Data excerpts:

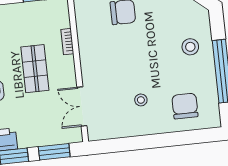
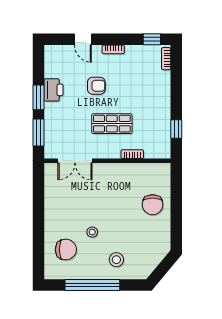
stool: (141, 100) -> (92, 232), moved
double door: (82, 106) -> (75, 161), swing flipped

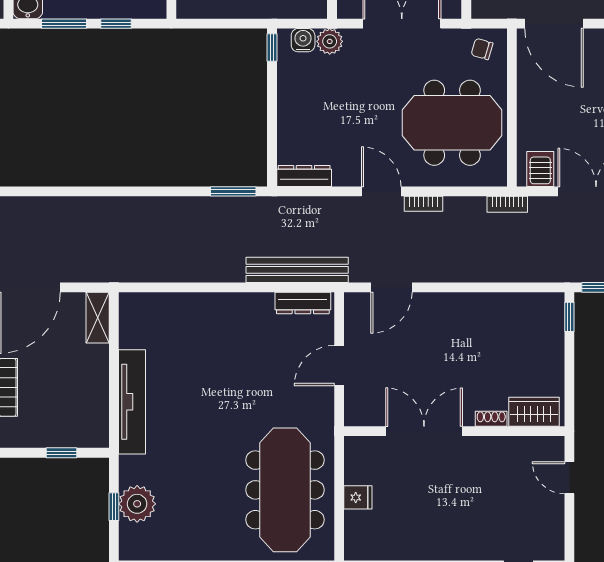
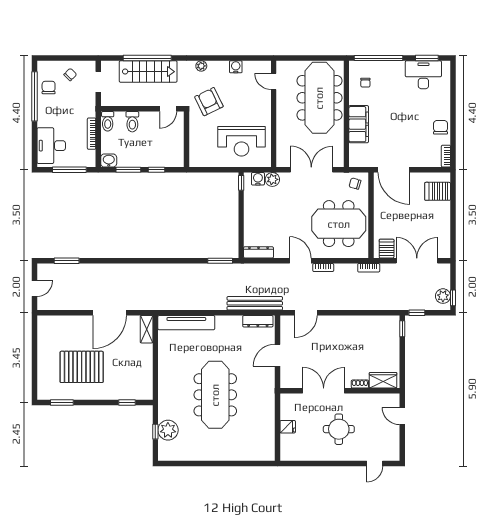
tv unit: (132, 402) -> (186, 323), moved, turned 90
meeting table: (285, 490) -> (215, 395), moved
round table: (452, 502) -> (339, 429), added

Exercise requirements: A verbatim copy of every entry is wanted; the pictures stay out of it.

Response:
stool: (141, 100) -> (92, 232), moved
double door: (82, 106) -> (75, 161), swing flipped

tv unit: (132, 402) -> (186, 323), moved, turned 90
meeting table: (285, 490) -> (215, 395), moved
round table: (452, 502) -> (339, 429), added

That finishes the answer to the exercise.